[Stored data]
▽
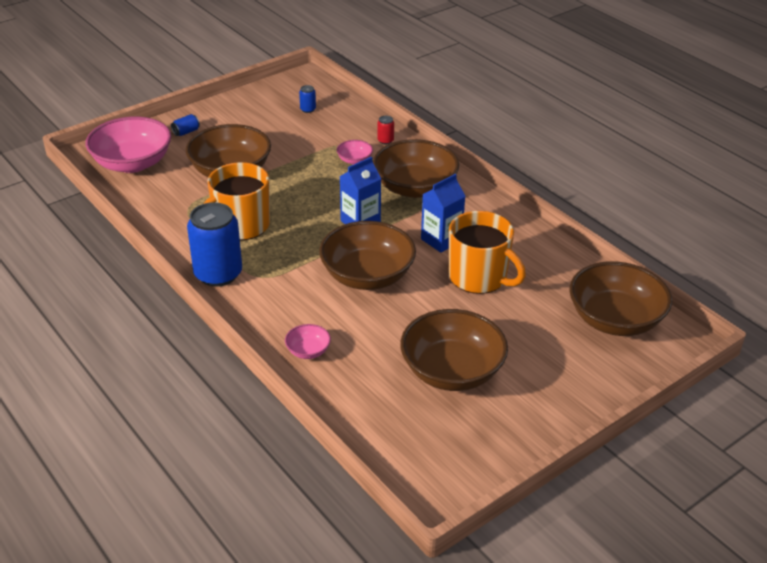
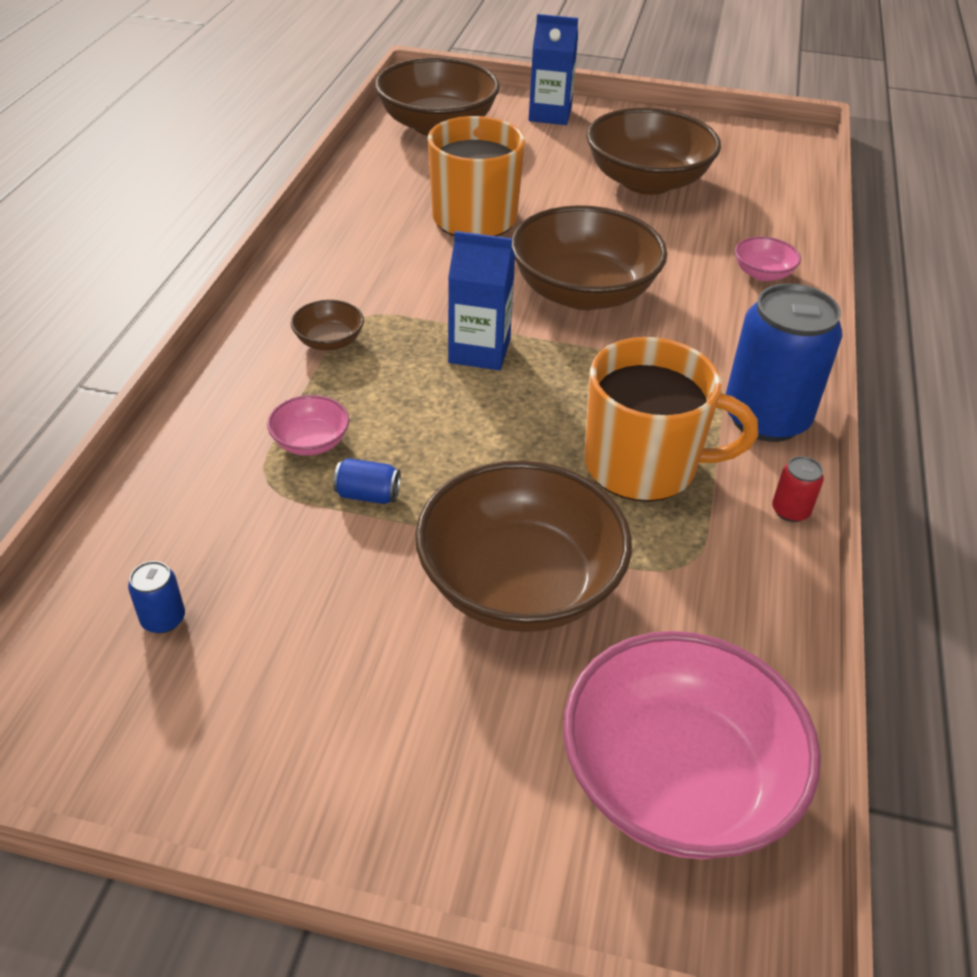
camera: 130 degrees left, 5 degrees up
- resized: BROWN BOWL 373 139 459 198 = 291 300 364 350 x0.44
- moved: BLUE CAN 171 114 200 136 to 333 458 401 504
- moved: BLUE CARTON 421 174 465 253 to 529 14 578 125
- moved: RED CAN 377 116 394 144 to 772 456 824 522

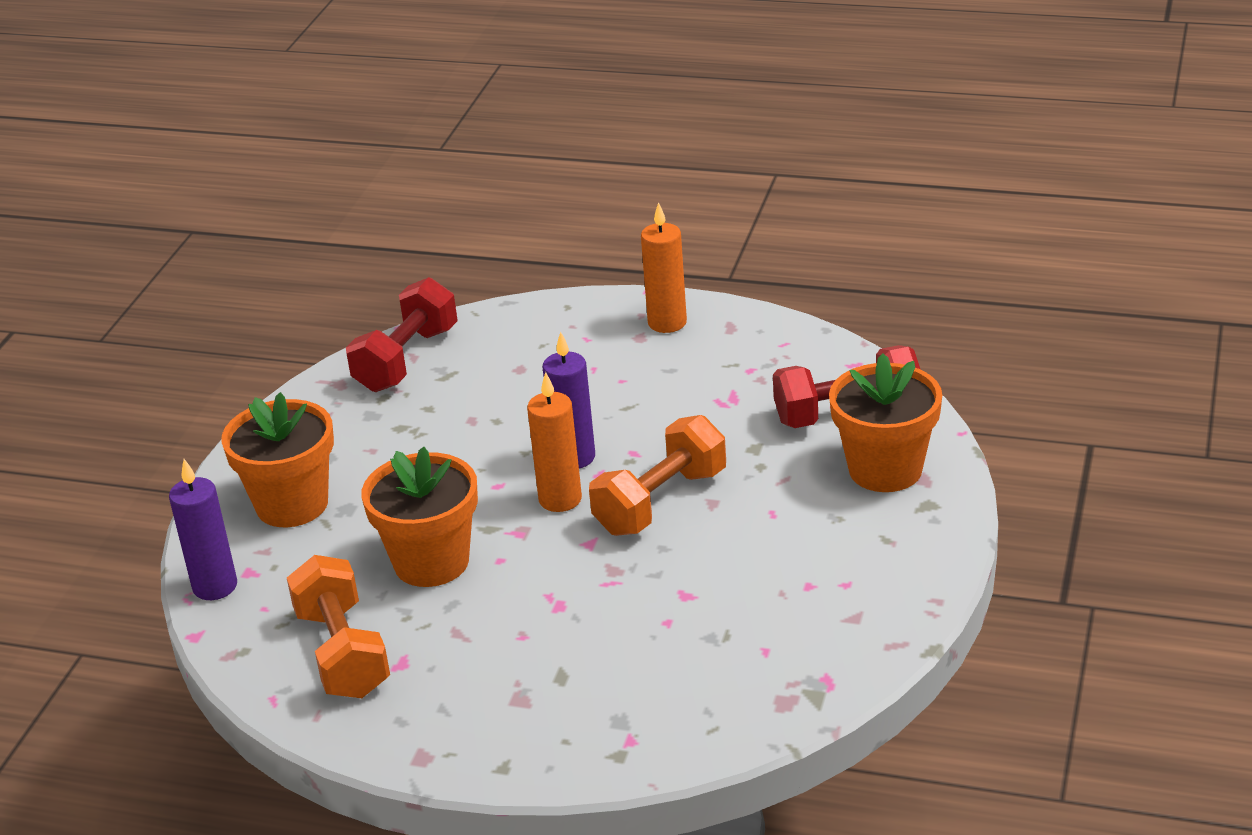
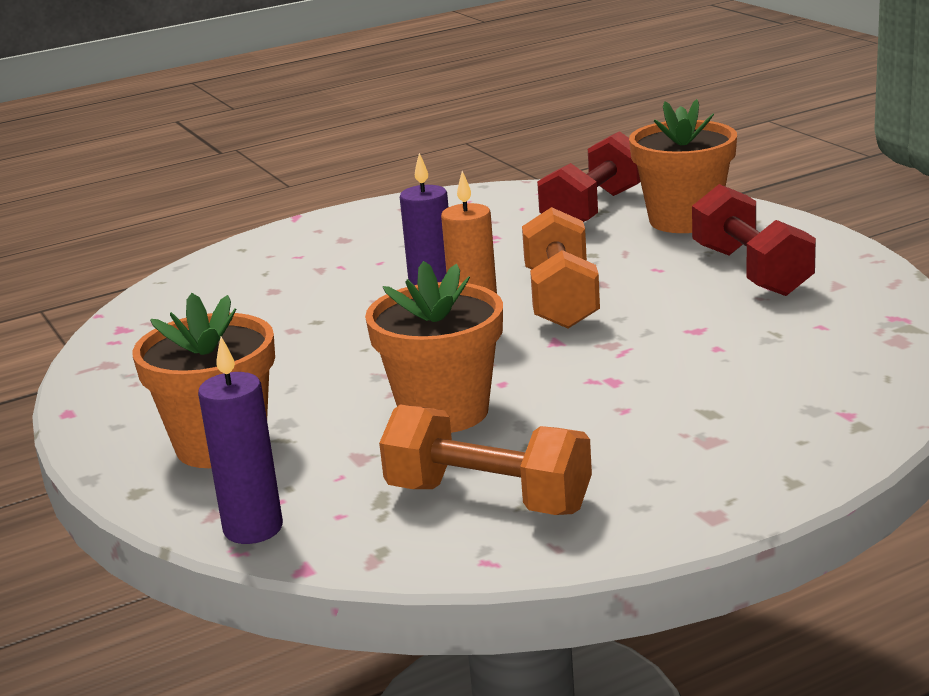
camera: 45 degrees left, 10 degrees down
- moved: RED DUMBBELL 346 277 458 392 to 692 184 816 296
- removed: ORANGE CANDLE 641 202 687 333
△
▽
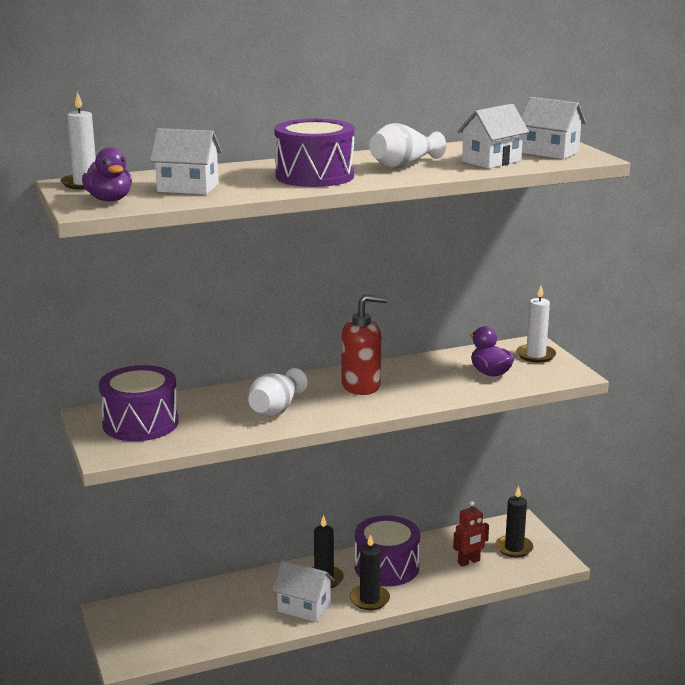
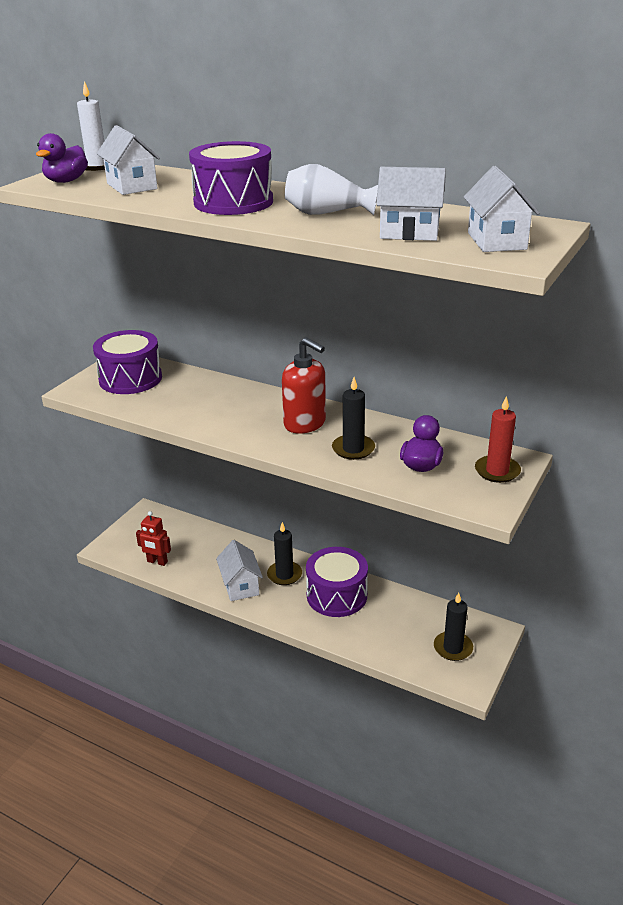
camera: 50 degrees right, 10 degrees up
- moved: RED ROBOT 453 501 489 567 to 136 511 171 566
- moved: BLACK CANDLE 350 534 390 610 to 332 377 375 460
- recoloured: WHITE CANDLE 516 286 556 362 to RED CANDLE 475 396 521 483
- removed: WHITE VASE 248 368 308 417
△
■ Task details
In the records above, how many lines hold the string "BLUE"? Reply with only the number.

■ Solution
2